Dataset records
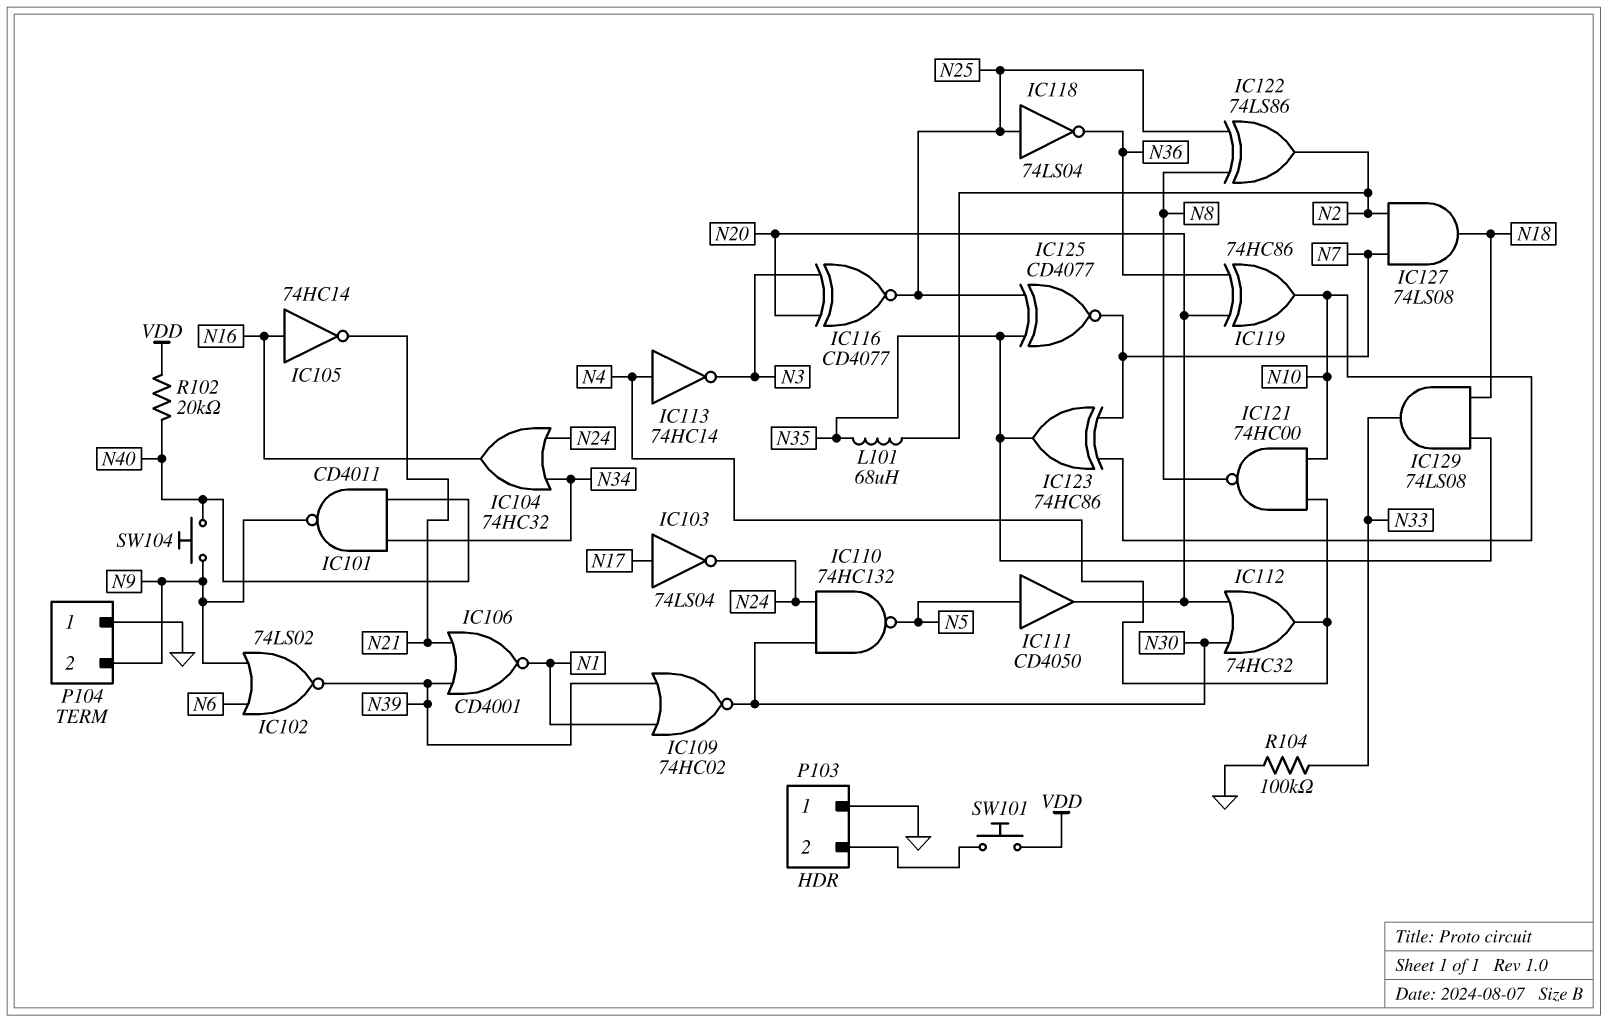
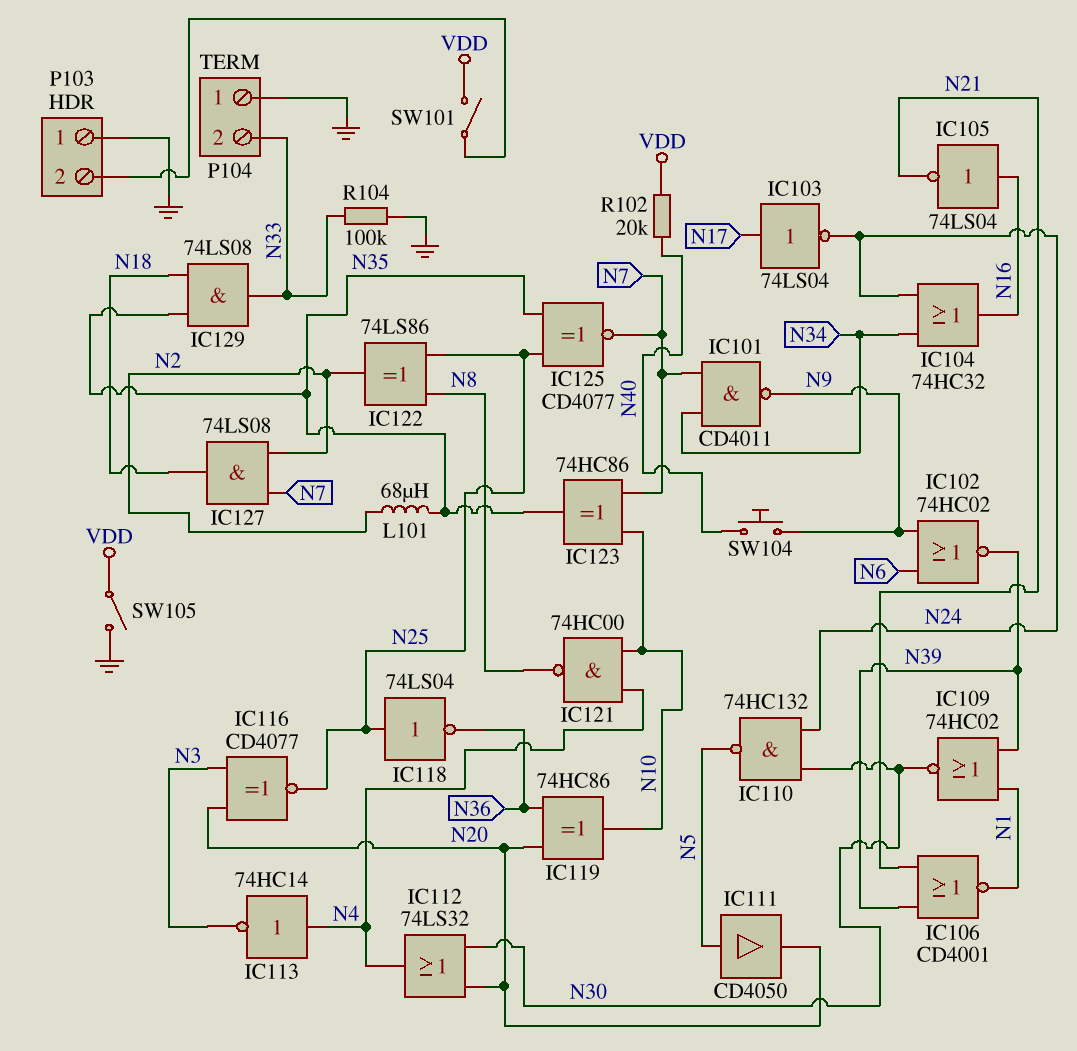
IC101: NAND CD4011 (in N34, in N40, out N9) -> NAND CD4011 (in N7, in N34, out N9)
IC102: NOR 74LS02 (in N6, in N9, out N39) -> NOR 74HC02 (in N6, in N9, out N39)
IC105: NOT 74HC14 (in N16, out N21) -> NOT 74LS04 (in N16, out N21)
IC112: OR 74HC32 (in N20, in N30, out N4) -> OR 74LS32 (in N20, in N30, out N4)
P104 pin 2: N9 -> N33
SW101: button (P103/2, VDD) -> switch (P103/2, VDD)
SW105: none -> switch (GND, VDD)

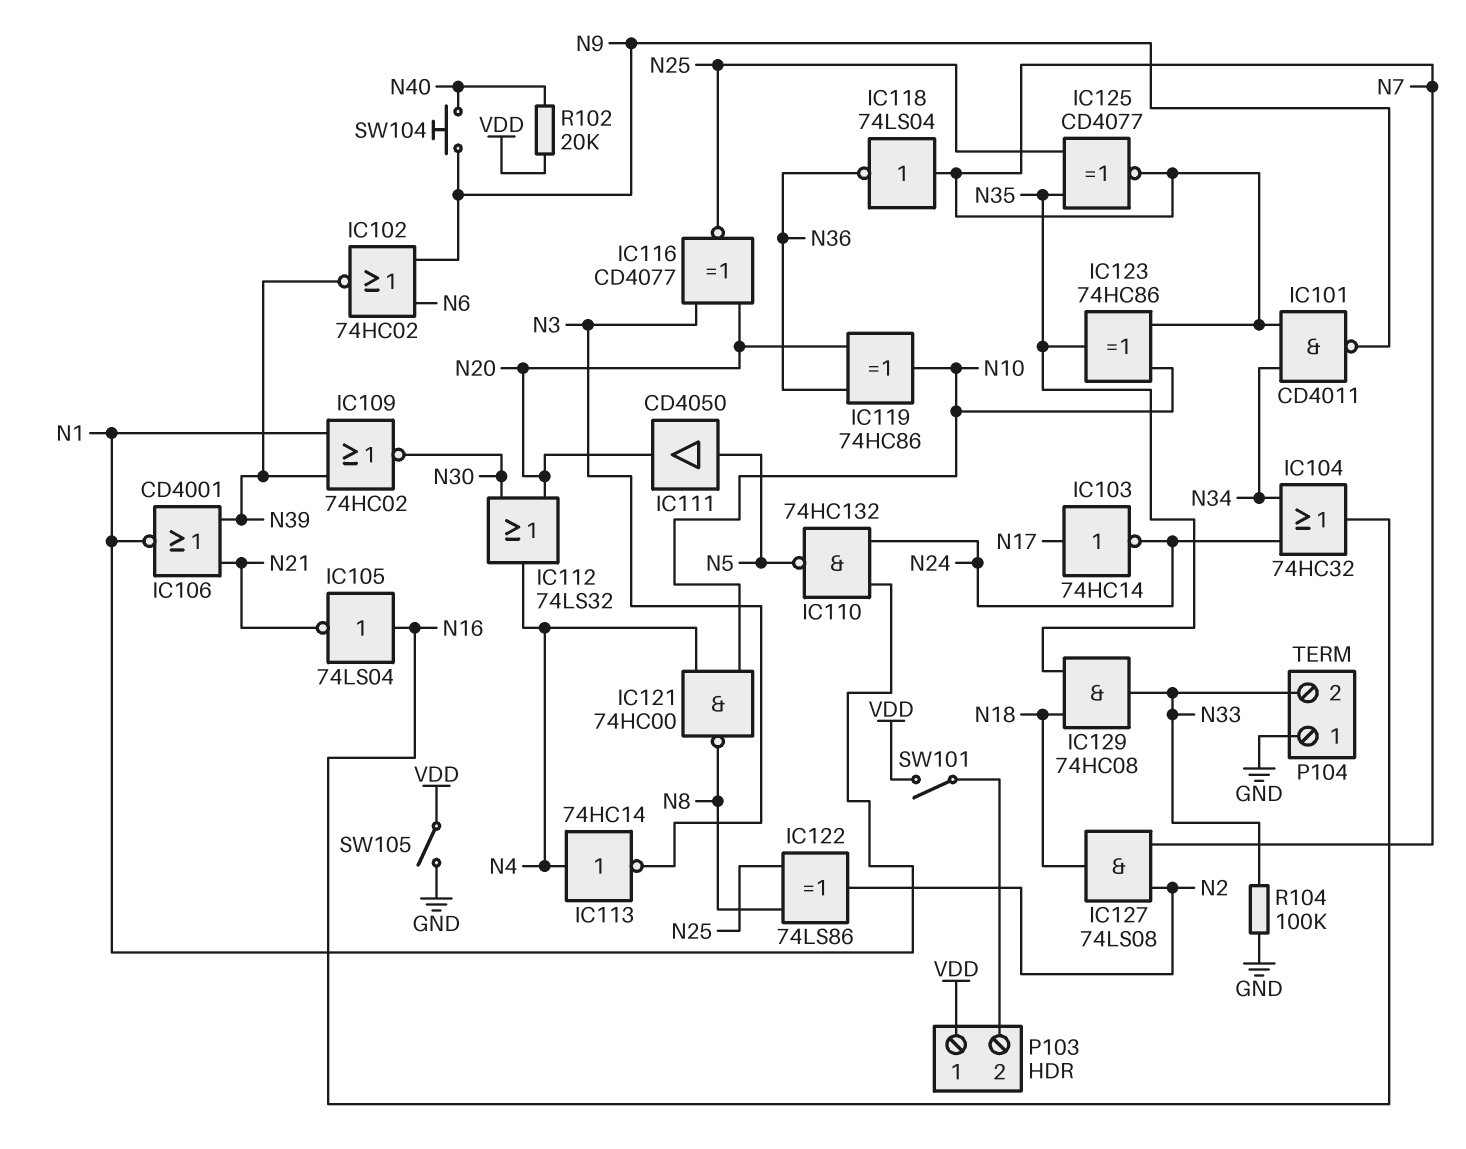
IC103: NOT 74LS04 (in N17, out N24) -> NOT 74HC14 (in N17, out N24)
IC110: NAND 74HC132 (in N24, in N30, out N5) -> NAND 74HC132 (in N1, in N24, out N5)
IC118: NOT 74LS04 (in N25, out N36) -> NOT 74LS04 (in N7, out N36)
IC129: AND 74LS08 (in N18, in N35, out N33) -> AND 74HC08 (in N18, in N35, out N33)
L101: 68uH (N2, N35) -> none
P103 pin 1: GND -> VDD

*Task item*:
Reproduce each entry verbatim, excluding any embedded images.

*Completed task*:
IC101: NAND CD4011 (in N34, in N40, out N9) -> NAND CD4011 (in N7, in N34, out N9)
IC102: NOR 74LS02 (in N6, in N9, out N39) -> NOR 74HC02 (in N6, in N9, out N39)
IC105: NOT 74HC14 (in N16, out N21) -> NOT 74LS04 (in N16, out N21)
IC112: OR 74HC32 (in N20, in N30, out N4) -> OR 74LS32 (in N20, in N30, out N4)
P104 pin 2: N9 -> N33
SW101: button (P103/2, VDD) -> switch (P103/2, VDD)
SW105: none -> switch (GND, VDD)

IC103: NOT 74LS04 (in N17, out N24) -> NOT 74HC14 (in N17, out N24)
IC110: NAND 74HC132 (in N24, in N30, out N5) -> NAND 74HC132 (in N1, in N24, out N5)
IC118: NOT 74LS04 (in N25, out N36) -> NOT 74LS04 (in N7, out N36)
IC129: AND 74LS08 (in N18, in N35, out N33) -> AND 74HC08 (in N18, in N35, out N33)
L101: 68uH (N2, N35) -> none
P103 pin 1: GND -> VDD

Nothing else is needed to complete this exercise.